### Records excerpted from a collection
______

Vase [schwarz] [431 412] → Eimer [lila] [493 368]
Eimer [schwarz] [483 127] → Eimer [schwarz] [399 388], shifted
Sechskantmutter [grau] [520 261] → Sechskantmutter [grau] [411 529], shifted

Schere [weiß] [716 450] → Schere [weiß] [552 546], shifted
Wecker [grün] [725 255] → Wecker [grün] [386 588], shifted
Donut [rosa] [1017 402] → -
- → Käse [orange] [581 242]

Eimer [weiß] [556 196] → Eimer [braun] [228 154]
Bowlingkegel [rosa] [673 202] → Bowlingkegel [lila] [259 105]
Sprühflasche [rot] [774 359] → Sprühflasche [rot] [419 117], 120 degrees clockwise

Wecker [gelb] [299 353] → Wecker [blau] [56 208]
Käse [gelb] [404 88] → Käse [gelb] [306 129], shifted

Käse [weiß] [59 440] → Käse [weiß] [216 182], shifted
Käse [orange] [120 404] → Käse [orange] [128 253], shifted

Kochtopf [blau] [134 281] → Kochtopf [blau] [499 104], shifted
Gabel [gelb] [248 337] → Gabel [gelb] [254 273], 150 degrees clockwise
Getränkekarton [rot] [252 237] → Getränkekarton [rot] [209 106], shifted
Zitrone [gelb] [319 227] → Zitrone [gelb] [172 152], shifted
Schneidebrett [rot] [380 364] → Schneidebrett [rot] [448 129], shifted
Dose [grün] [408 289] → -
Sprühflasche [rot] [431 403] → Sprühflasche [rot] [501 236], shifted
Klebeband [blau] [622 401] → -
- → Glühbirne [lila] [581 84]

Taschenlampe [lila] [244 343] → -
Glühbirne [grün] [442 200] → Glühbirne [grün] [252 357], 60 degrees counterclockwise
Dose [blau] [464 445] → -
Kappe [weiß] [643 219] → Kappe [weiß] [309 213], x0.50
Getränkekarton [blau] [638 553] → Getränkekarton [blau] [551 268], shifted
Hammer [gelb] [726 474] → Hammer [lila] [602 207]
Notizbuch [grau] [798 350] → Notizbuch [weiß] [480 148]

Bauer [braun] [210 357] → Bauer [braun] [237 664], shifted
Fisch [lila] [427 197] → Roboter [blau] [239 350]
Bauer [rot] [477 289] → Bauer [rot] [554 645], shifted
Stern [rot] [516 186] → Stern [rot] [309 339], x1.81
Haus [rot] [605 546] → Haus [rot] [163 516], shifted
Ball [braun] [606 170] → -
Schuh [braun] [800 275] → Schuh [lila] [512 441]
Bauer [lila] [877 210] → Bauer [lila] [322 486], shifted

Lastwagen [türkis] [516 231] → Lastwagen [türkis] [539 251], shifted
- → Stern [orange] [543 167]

______

### PROBLEM TO WORK ON
Every record is to be retyped exactly as given.

### RESULT FOR THIS TASK
Vase [schwarz] [431 412] → Eimer [lila] [493 368]
Eimer [schwarz] [483 127] → Eimer [schwarz] [399 388], shifted
Sechskantmutter [grau] [520 261] → Sechskantmutter [grau] [411 529], shifted

Schere [weiß] [716 450] → Schere [weiß] [552 546], shifted
Wecker [grün] [725 255] → Wecker [grün] [386 588], shifted
Donut [rosa] [1017 402] → -
- → Käse [orange] [581 242]

Eimer [weiß] [556 196] → Eimer [braun] [228 154]
Bowlingkegel [rosa] [673 202] → Bowlingkegel [lila] [259 105]
Sprühflasche [rot] [774 359] → Sprühflasche [rot] [419 117], 120 degrees clockwise

Wecker [gelb] [299 353] → Wecker [blau] [56 208]
Käse [gelb] [404 88] → Käse [gelb] [306 129], shifted

Käse [weiß] [59 440] → Käse [weiß] [216 182], shifted
Käse [orange] [120 404] → Käse [orange] [128 253], shifted

Kochtopf [blau] [134 281] → Kochtopf [blau] [499 104], shifted
Gabel [gelb] [248 337] → Gabel [gelb] [254 273], 150 degrees clockwise
Getränkekarton [rot] [252 237] → Getränkekarton [rot] [209 106], shifted
Zitrone [gelb] [319 227] → Zitrone [gelb] [172 152], shifted
Schneidebrett [rot] [380 364] → Schneidebrett [rot] [448 129], shifted
Dose [grün] [408 289] → -
Sprühflasche [rot] [431 403] → Sprühflasche [rot] [501 236], shifted
Klebeband [blau] [622 401] → -
- → Glühbirne [lila] [581 84]

Taschenlampe [lila] [244 343] → -
Glühbirne [grün] [442 200] → Glühbirne [grün] [252 357], 60 degrees counterclockwise
Dose [blau] [464 445] → -
Kappe [weiß] [643 219] → Kappe [weiß] [309 213], x0.50
Getränkekarton [blau] [638 553] → Getränkekarton [blau] [551 268], shifted
Hammer [gelb] [726 474] → Hammer [lila] [602 207]
Notizbuch [grau] [798 350] → Notizbuch [weiß] [480 148]

Bauer [braun] [210 357] → Bauer [braun] [237 664], shifted
Fisch [lila] [427 197] → Roboter [blau] [239 350]
Bauer [rot] [477 289] → Bauer [rot] [554 645], shifted
Stern [rot] [516 186] → Stern [rot] [309 339], x1.81
Haus [rot] [605 546] → Haus [rot] [163 516], shifted
Ball [braun] [606 170] → -
Schuh [braun] [800 275] → Schuh [lila] [512 441]
Bauer [lila] [877 210] → Bauer [lila] [322 486], shifted

Lastwagen [türkis] [516 231] → Lastwagen [türkis] [539 251], shifted
- → Stern [orange] [543 167]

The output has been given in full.